§ Material for the task
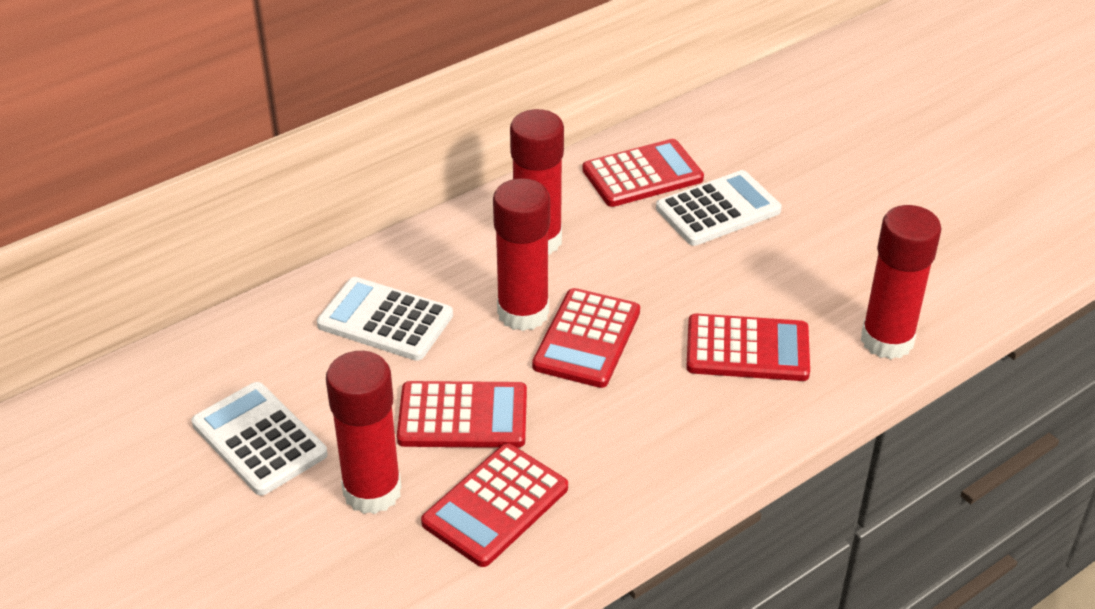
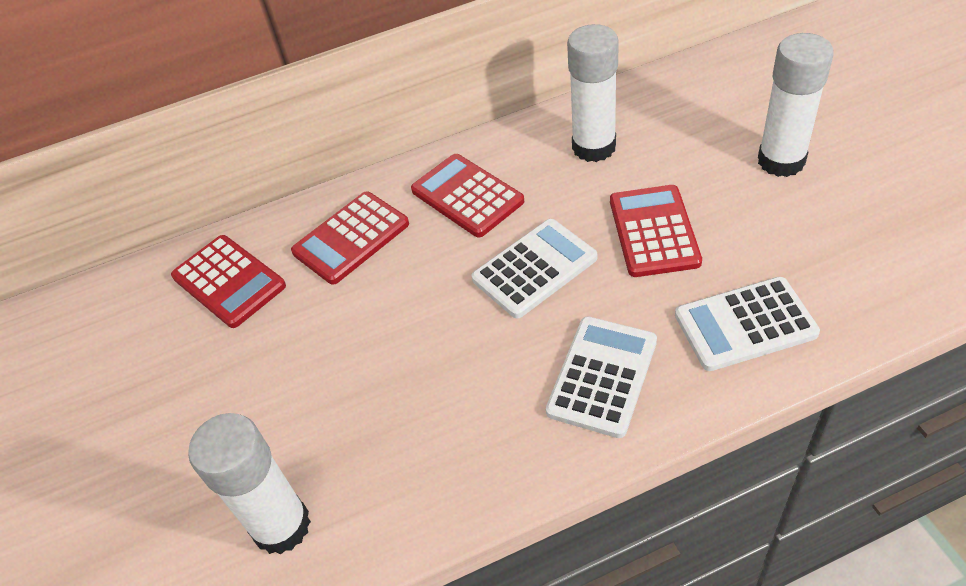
red calculator: 5 -> 4
red glue stick: 4 -> 0
white glue stick: 0 -> 3

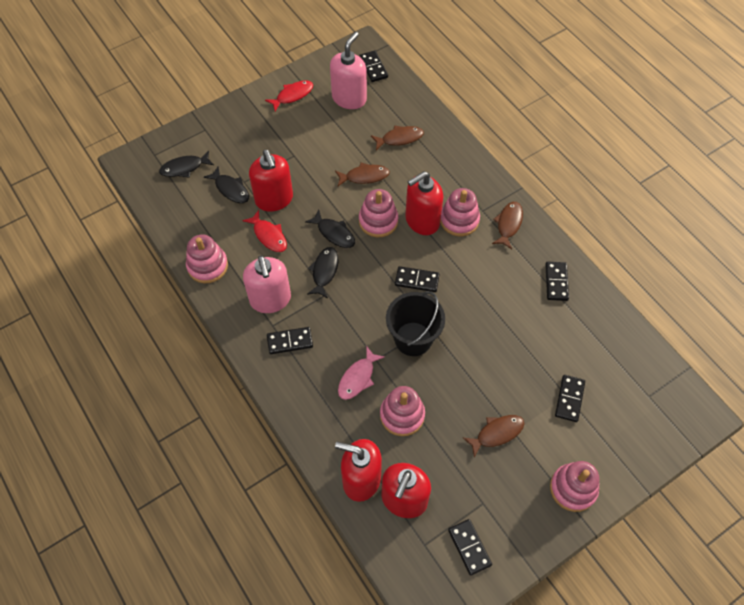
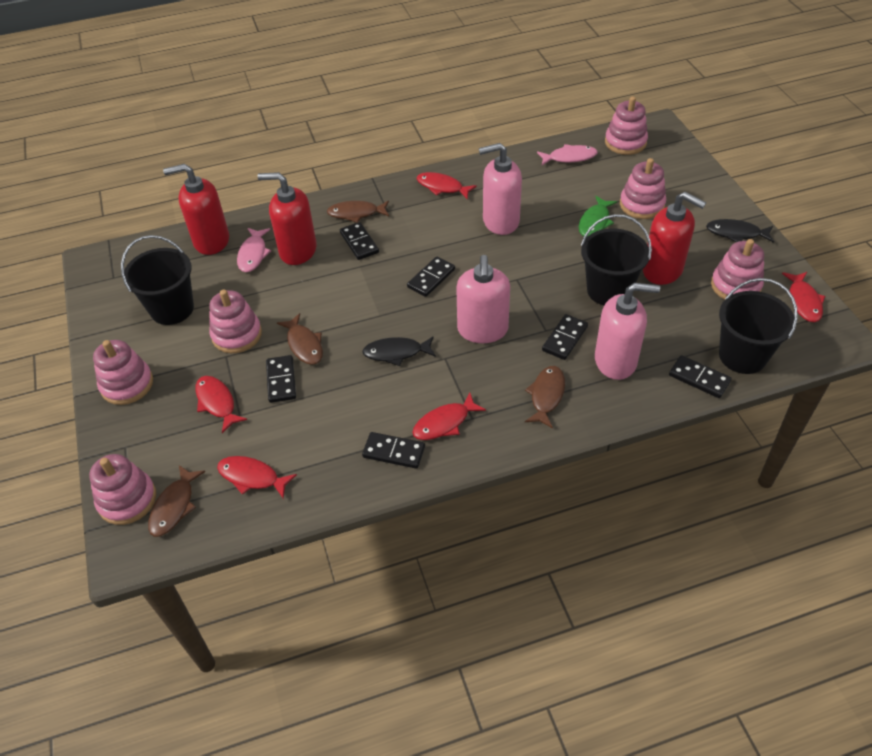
black bucket: 1 -> 3
black fish: 4 -> 2
green fish: 0 -> 1
pink fish: 1 -> 2
pink soap dispenser: 2 -> 3
pink stacking toy: 5 -> 6
red fish: 2 -> 5
red soap dispenser: 4 -> 3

§ Problem description
Those lines from the one with "green fish: 0 -> 1" through the last line of the material above are to be retyped exactly, with nothing else.

§ Task solution
green fish: 0 -> 1
pink fish: 1 -> 2
pink soap dispenser: 2 -> 3
pink stacking toy: 5 -> 6
red fish: 2 -> 5
red soap dispenser: 4 -> 3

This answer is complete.